*Task goal*.
If "NAND" shows up in a line of the material, return that line.
┌─ Information given
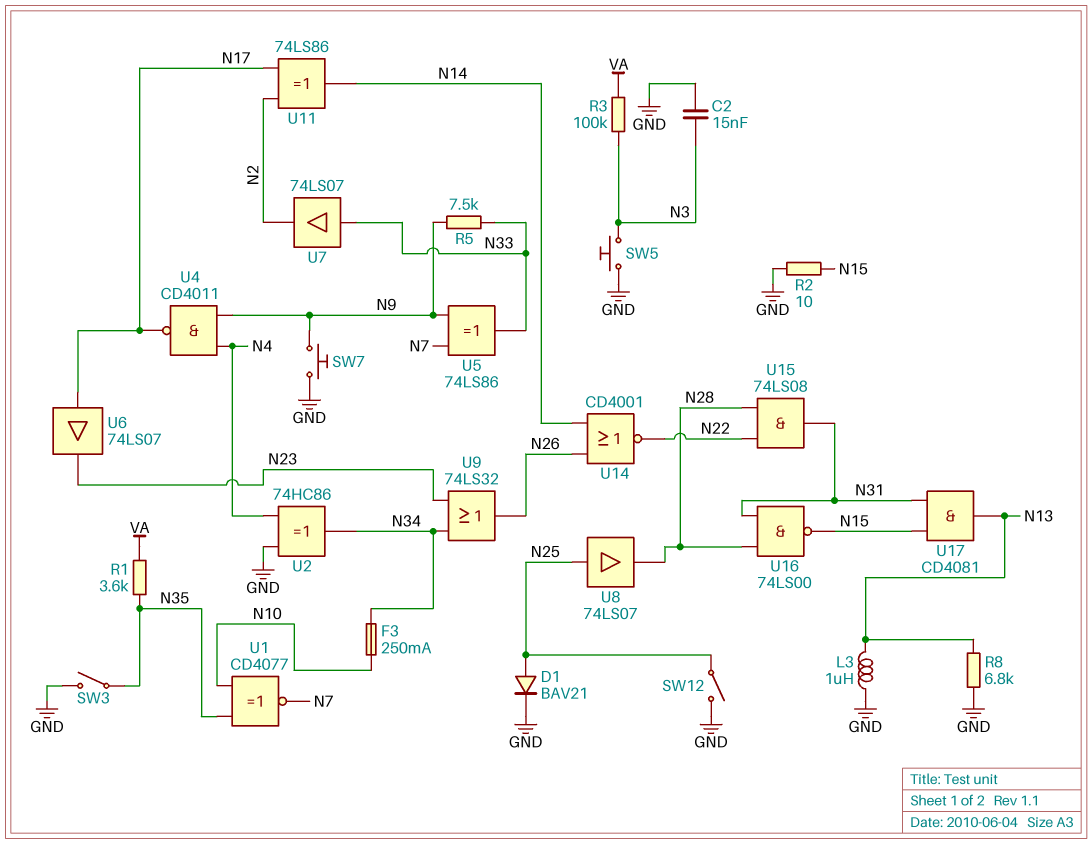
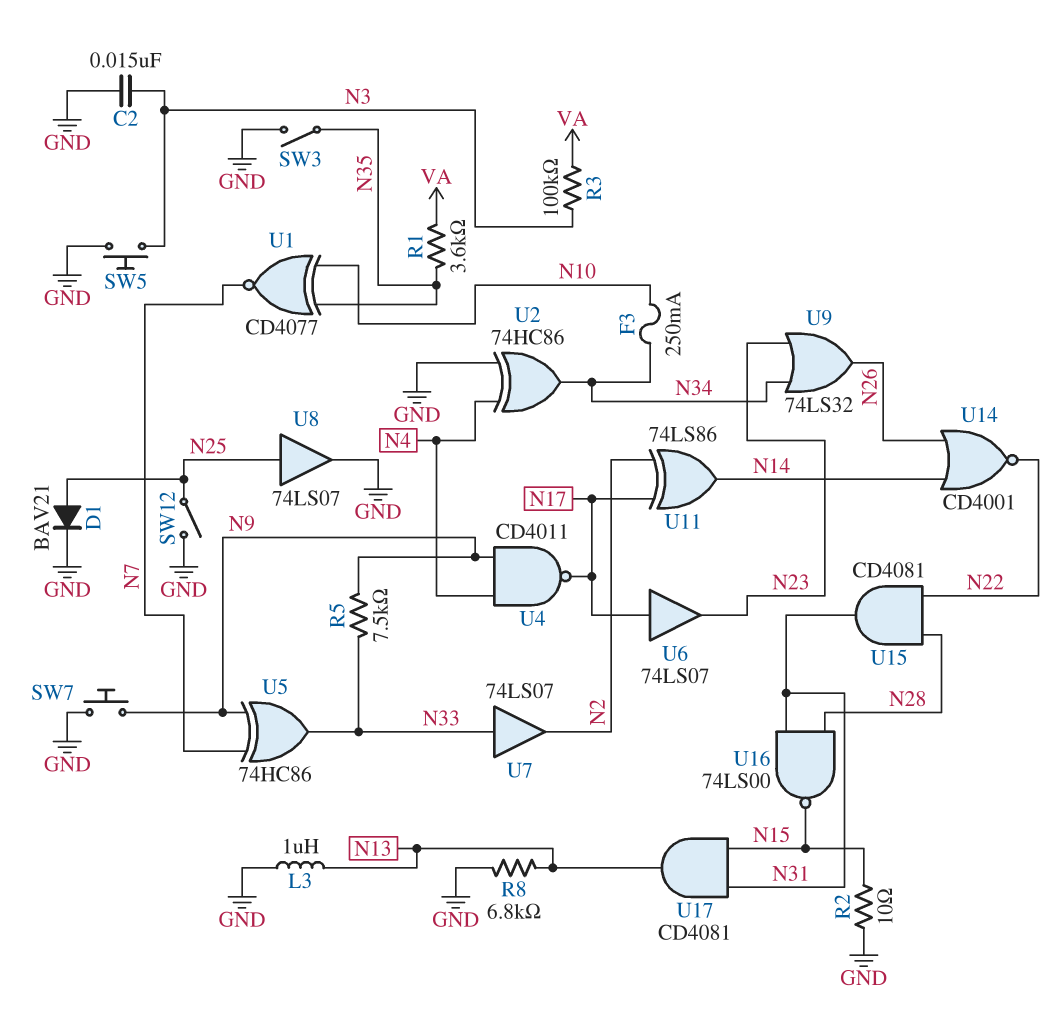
U5: XOR 74LS86 (in N7, in N9, out N33) -> XOR 74HC86 (in N7, in N9, out N33)
U8: buffer 74LS07 (in N25, out N28) -> buffer 74LS07 (in N25, out GND)
U15: AND 74LS08 (in N22, in N28, out N31) -> AND CD4081 (in N22, in N28, out N31)

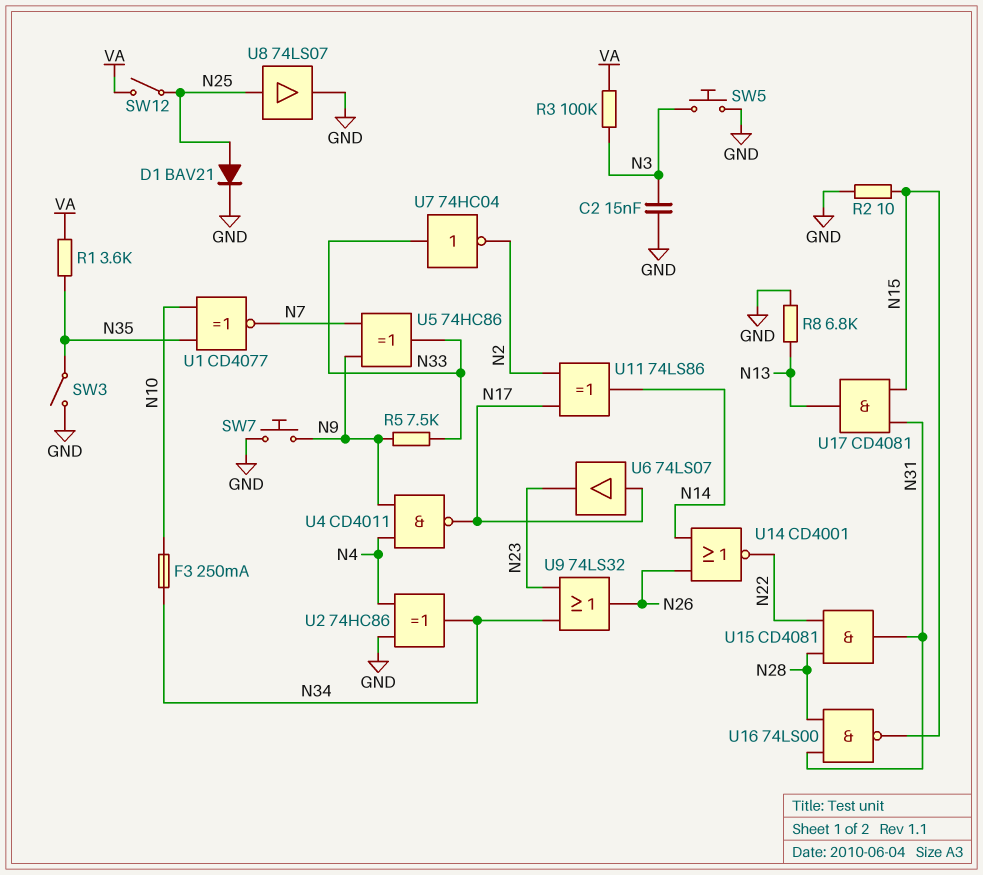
L3: 1uH (GND, N13) -> none
SW12: switch (GND, N25) -> switch (N25, VA)
U7: buffer 74LS07 (in N33, out N2) -> NOT 74HC04 (in N33, out N2)

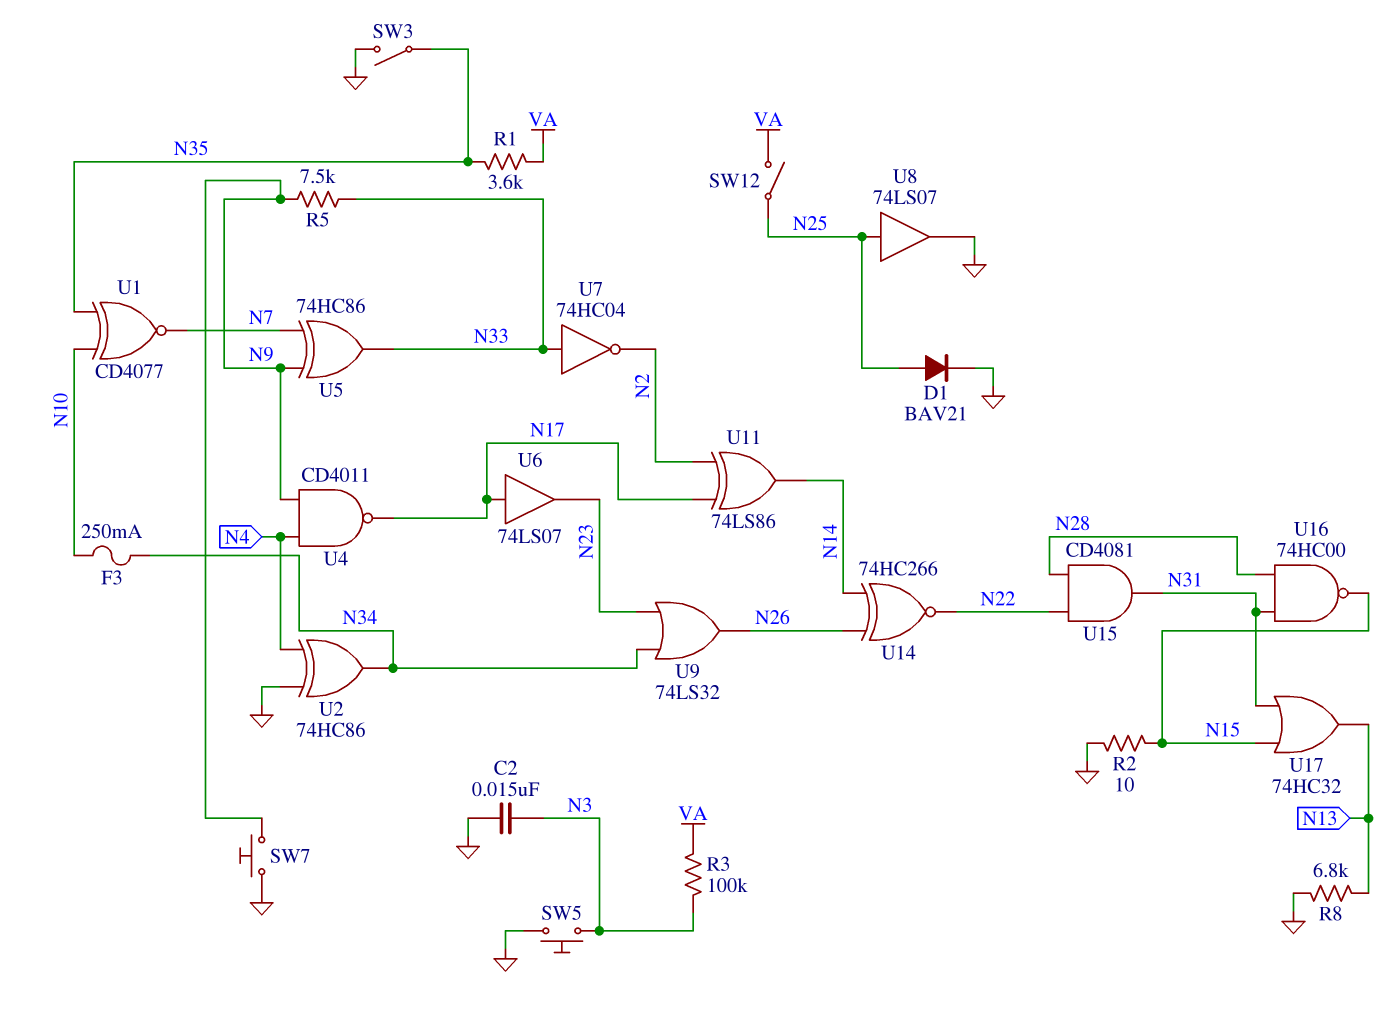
U14: NOR CD4001 (in N14, in N26, out N22) -> XNOR 74HC266 (in N14, in N26, out N22)
U16: NAND 74LS00 (in N28, in N31, out N15) -> NAND 74HC00 (in N28, in N31, out N15)
U17: AND CD4081 (in N15, in N31, out N13) -> OR 74HC32 (in N15, in N31, out N13)

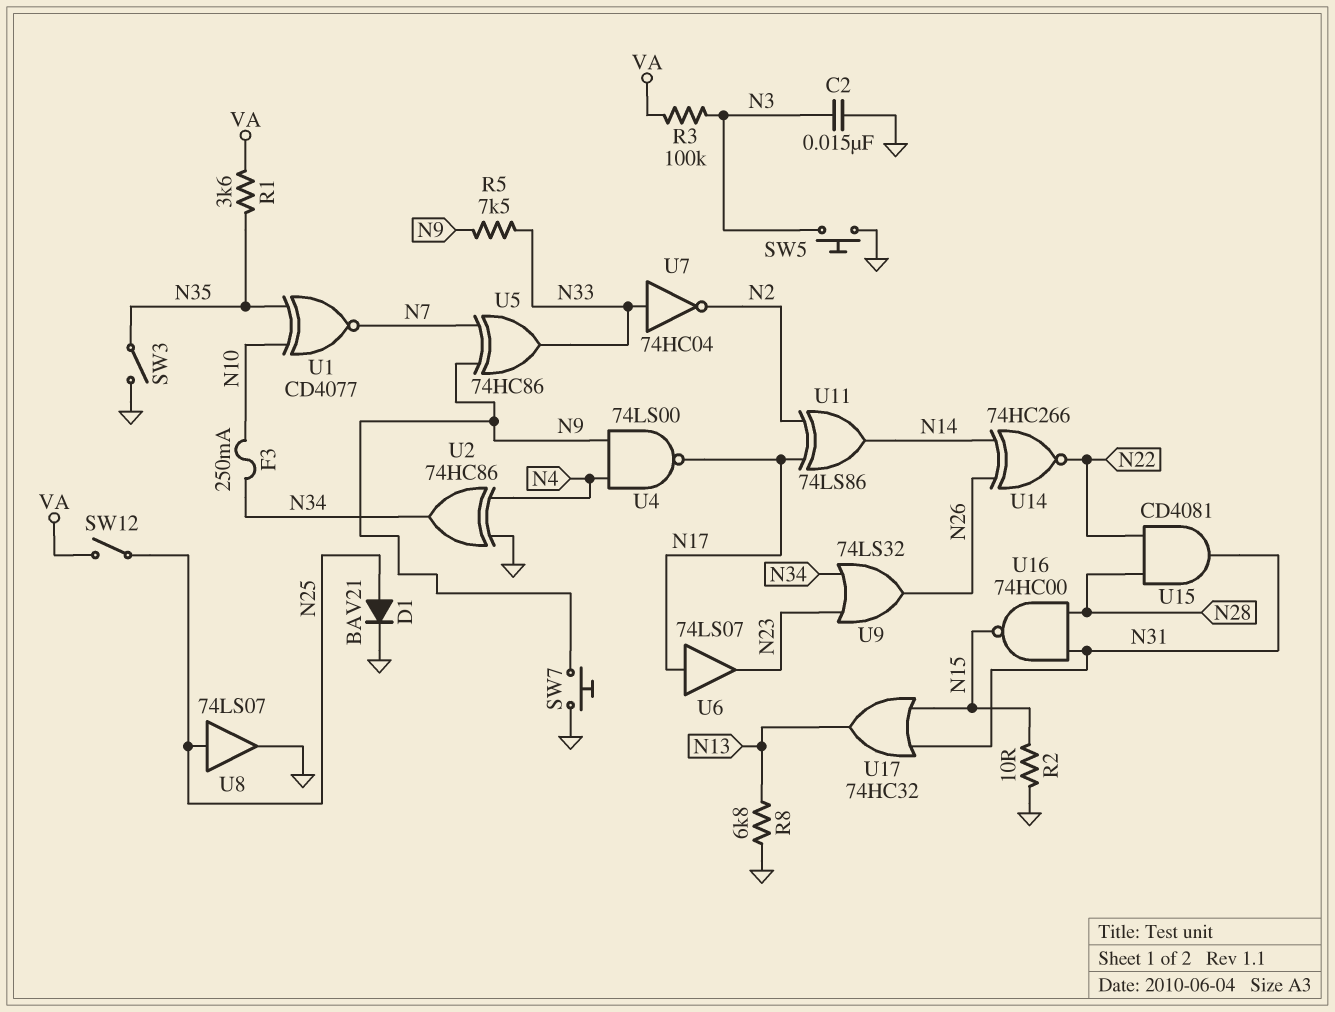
U4: NAND CD4011 (in N4, in N9, out N17) -> NAND 74LS00 (in N4, in N9, out N17)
└─
*Answer section*.
U16: NAND 74LS00 (in N28, in N31, out N15) -> NAND 74HC00 (in N28, in N31, out N15)
U4: NAND CD4011 (in N4, in N9, out N17) -> NAND 74LS00 (in N4, in N9, out N17)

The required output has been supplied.